[Records drawn from a dataset]

★ ★ ★

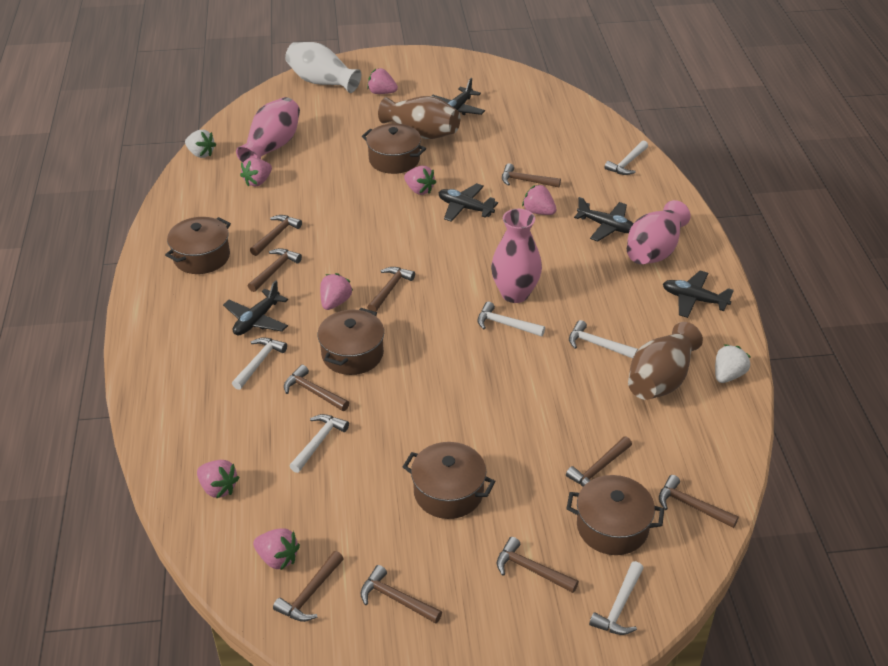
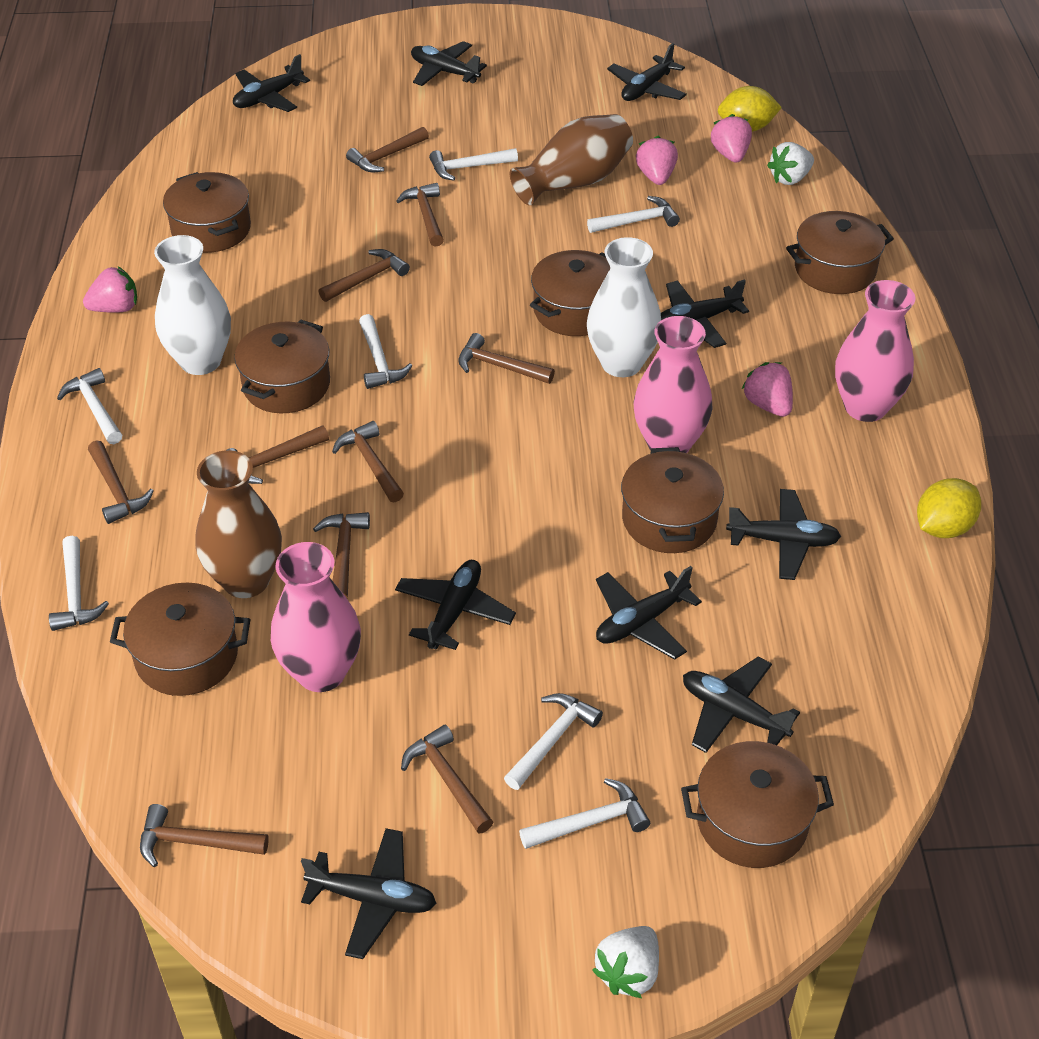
black plane: [223,280,288,335] [432,78,485,115] [439,183,498,222] [574,197,634,242] [663,271,734,318] = 5 -> [233,54,310,112] [301,828,436,959] [395,560,516,650] [411,41,487,86] [596,566,702,660] [607,43,687,101] [661,279,749,348] [683,657,800,753] [726,489,841,580] = 9
brown pot: [165,217,231,274] [318,308,384,375] [362,123,427,174] [403,442,496,519] [566,475,664,555] = 5 -> [110,583,250,696] [163,172,251,253] [234,320,330,413] [530,250,610,336] [621,447,724,553] [681,741,834,868] [786,211,894,294] = 7
pink strawberry: [197,460,240,499] [240,158,272,186] [253,528,300,570] [320,273,353,310] [367,68,398,94] [404,166,436,195] [522,185,557,215] = 7 -> [83,266,137,313] [636,136,678,185] [711,114,752,163] [741,362,793,417] = 4
white hammer: [232,337,287,390] [290,414,349,473] [477,302,545,337] [569,320,638,358] [589,561,644,635] [604,140,648,175] = 6 -> [49,536,109,631] [57,368,122,444] [359,314,412,389] [429,148,518,181] [504,693,603,790] [519,778,650,849] [587,196,680,233] = 7
white vase: [285,42,361,93] = 1 -> [154,235,231,375] [587,237,661,377] = 2
yellow lemon: none = 0 -> [718,86,782,132] [917,478,981,538] = 2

★ ★ ★

If a line above contains the word "white", list it.

RESULT OF THE TASK:
white hammer: [232,337,287,390] [290,414,349,473] [477,302,545,337] [569,320,638,358] [589,561,644,635] [604,140,648,175] = 6 -> [49,536,109,631] [57,368,122,444] [359,314,412,389] [429,148,518,181] [504,693,603,790] [519,778,650,849] [587,196,680,233] = 7
white vase: [285,42,361,93] = 1 -> [154,235,231,375] [587,237,661,377] = 2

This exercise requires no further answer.